Would you please copy each line of the listing that mentions "none"?

*Exercise material*:

::::

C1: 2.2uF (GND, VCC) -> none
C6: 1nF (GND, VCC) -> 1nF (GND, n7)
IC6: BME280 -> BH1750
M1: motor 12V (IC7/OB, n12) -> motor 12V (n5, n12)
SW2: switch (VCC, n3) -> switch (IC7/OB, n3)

::::

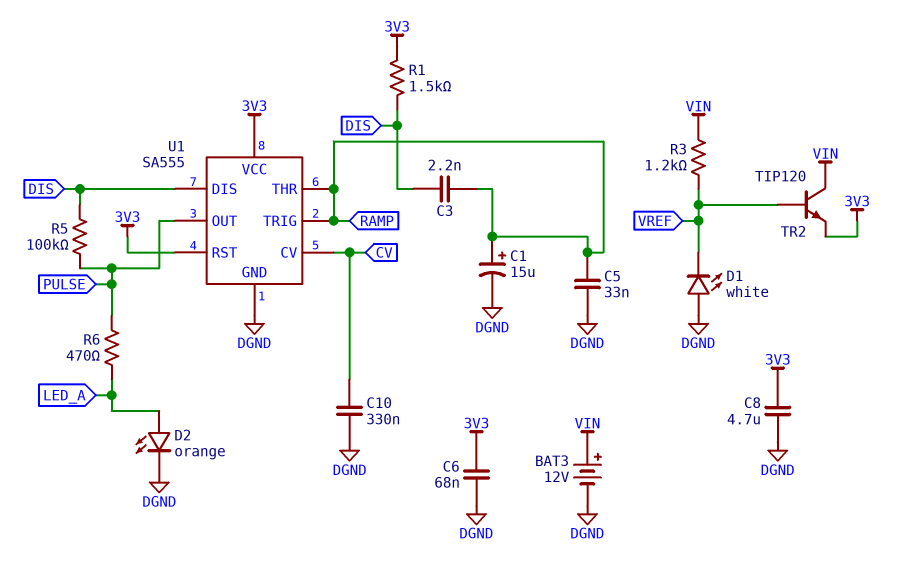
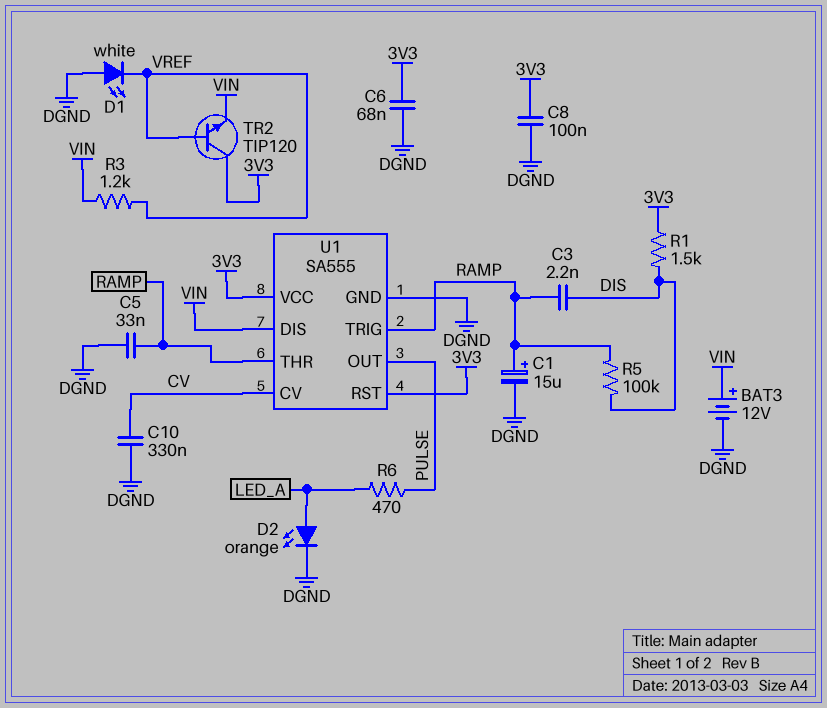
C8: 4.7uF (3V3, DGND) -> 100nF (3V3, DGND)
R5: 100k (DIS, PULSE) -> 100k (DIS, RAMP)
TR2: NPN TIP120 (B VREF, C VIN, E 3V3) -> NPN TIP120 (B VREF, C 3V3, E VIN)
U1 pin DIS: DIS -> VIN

::::

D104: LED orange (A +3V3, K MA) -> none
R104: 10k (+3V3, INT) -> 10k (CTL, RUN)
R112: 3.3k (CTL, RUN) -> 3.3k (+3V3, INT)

::::

*Exercise solution*:
C1: 2.2uF (GND, VCC) -> none
D104: LED orange (A +3V3, K MA) -> none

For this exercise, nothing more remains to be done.